• _Supplied material_
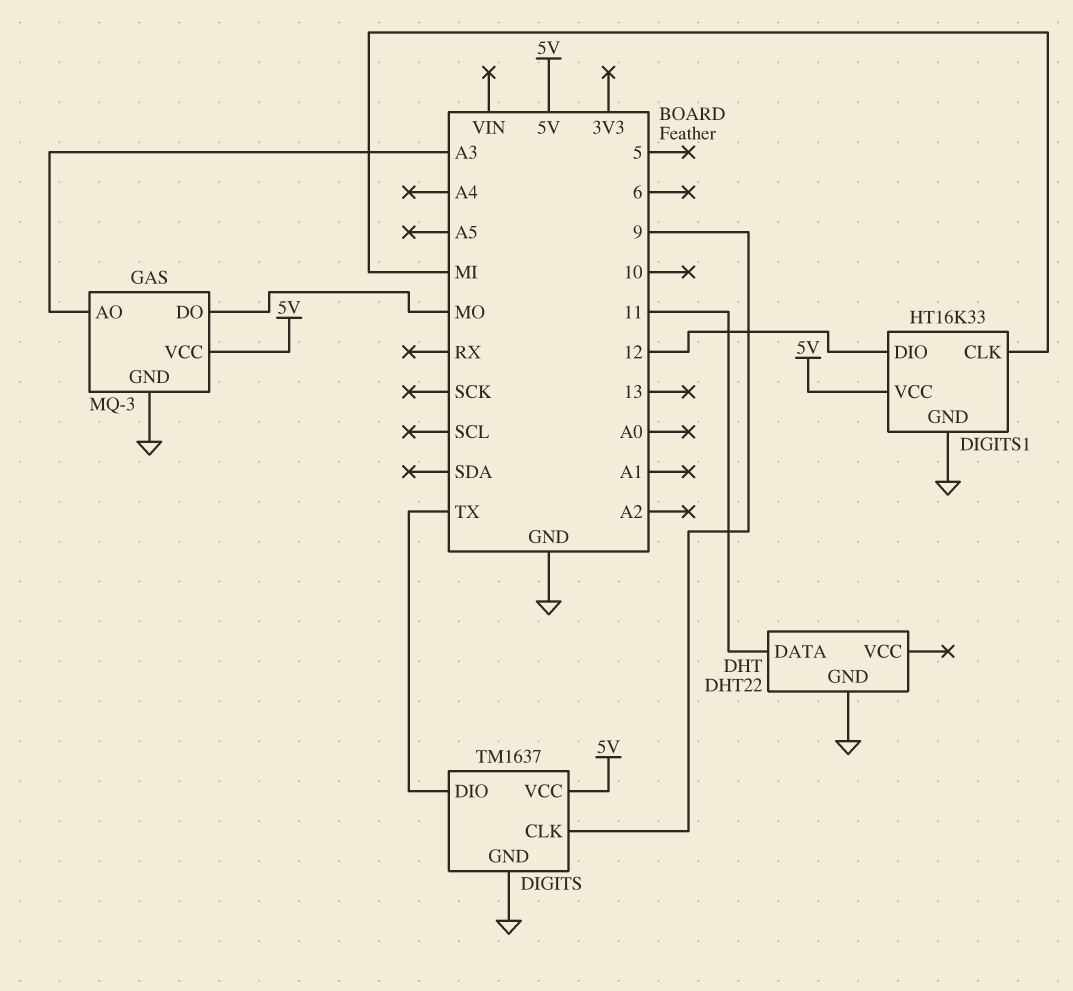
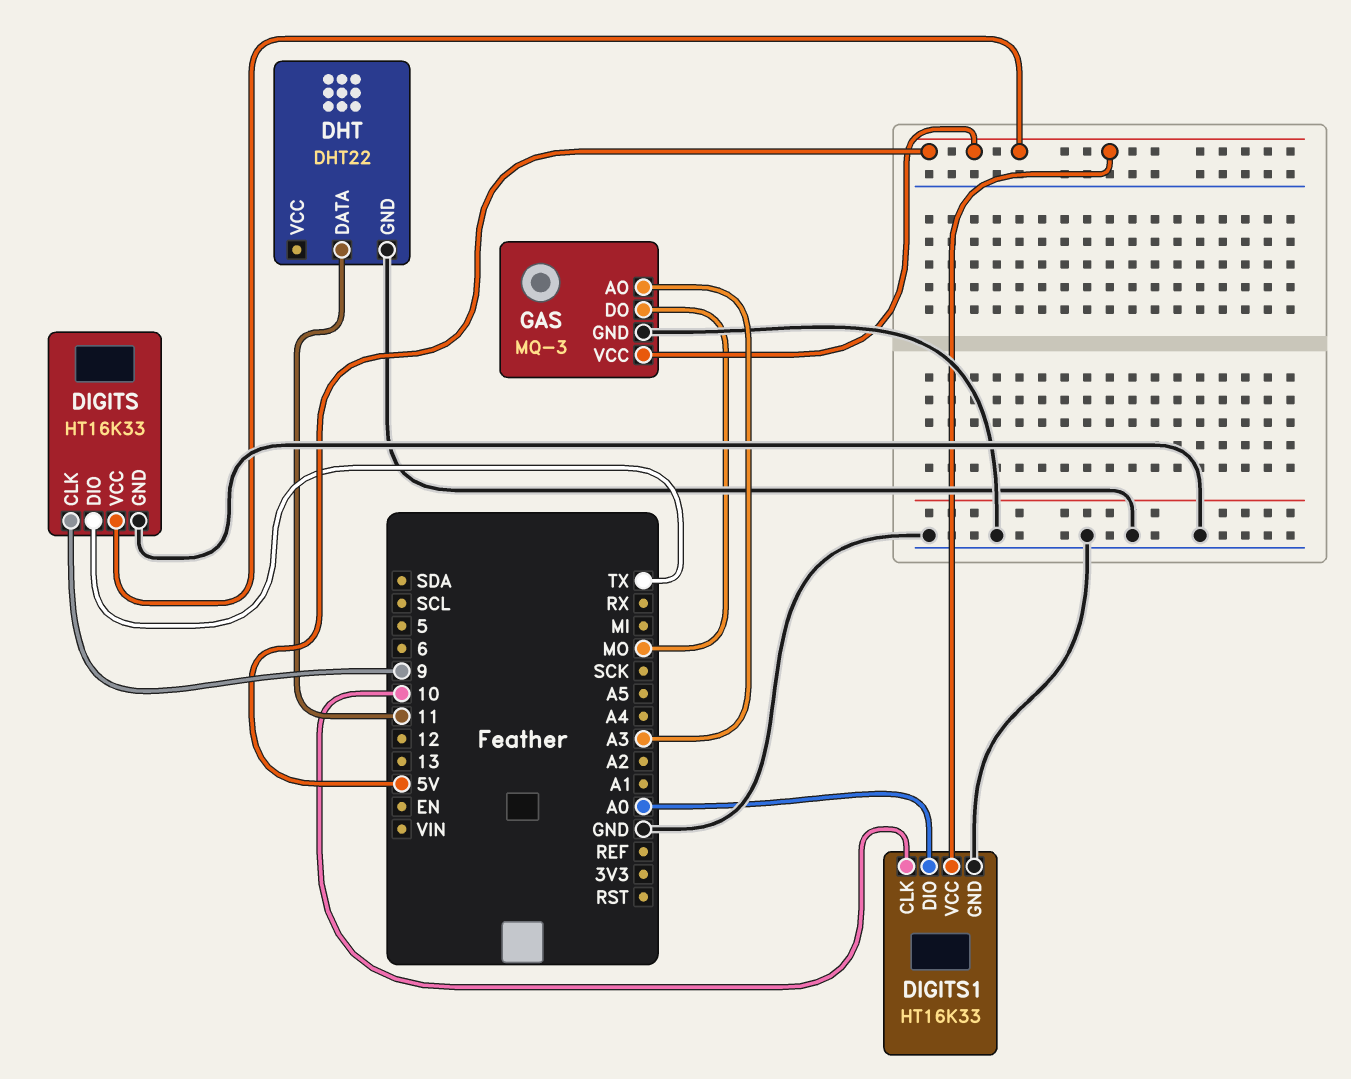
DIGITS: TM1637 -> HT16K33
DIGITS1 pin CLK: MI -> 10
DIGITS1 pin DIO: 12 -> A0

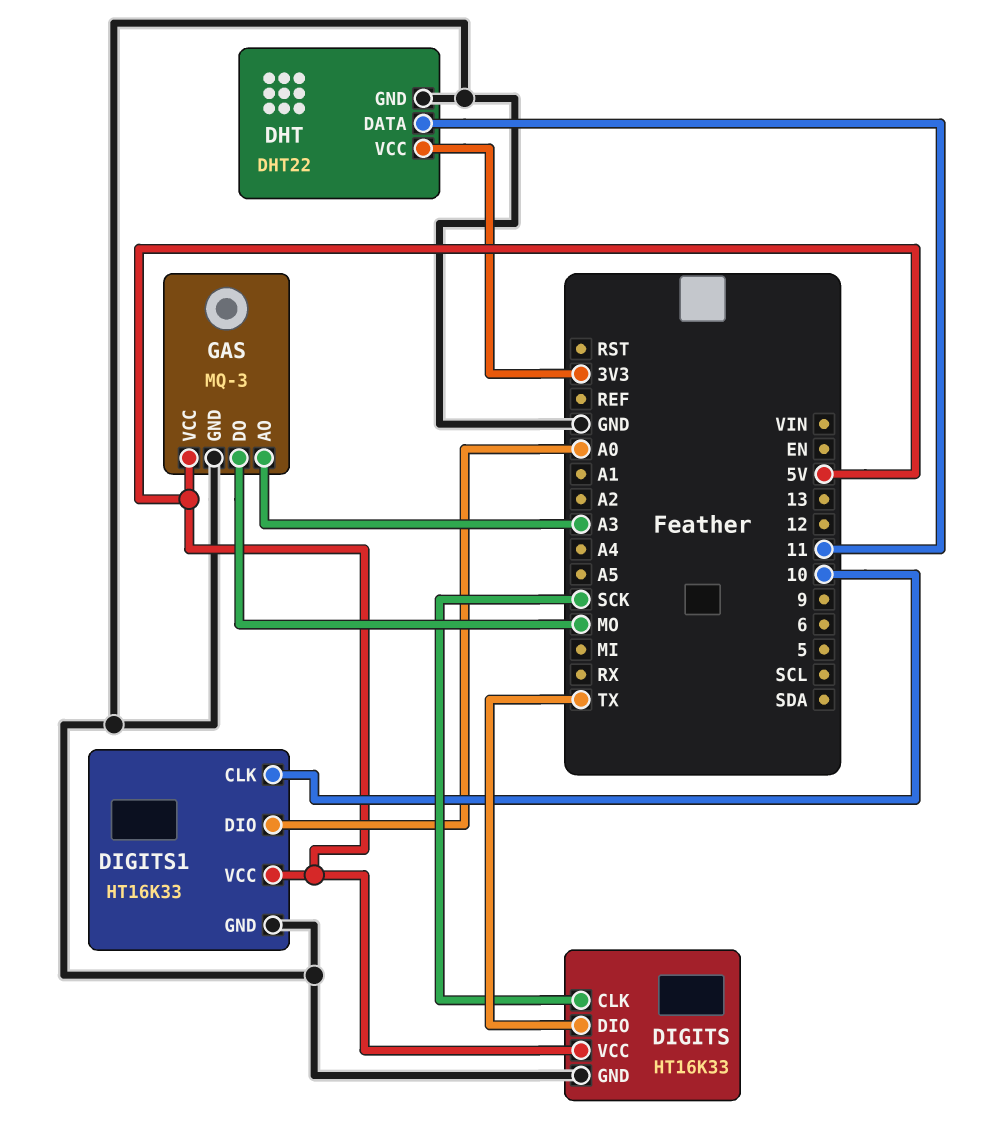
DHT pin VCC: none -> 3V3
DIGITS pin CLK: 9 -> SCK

• _Task goal_
Each line above should be printed again exactly, though the pictures should not be.

• _Exercise response_
DIGITS: TM1637 -> HT16K33
DIGITS1 pin CLK: MI -> 10
DIGITS1 pin DIO: 12 -> A0

DHT pin VCC: none -> 3V3
DIGITS pin CLK: 9 -> SCK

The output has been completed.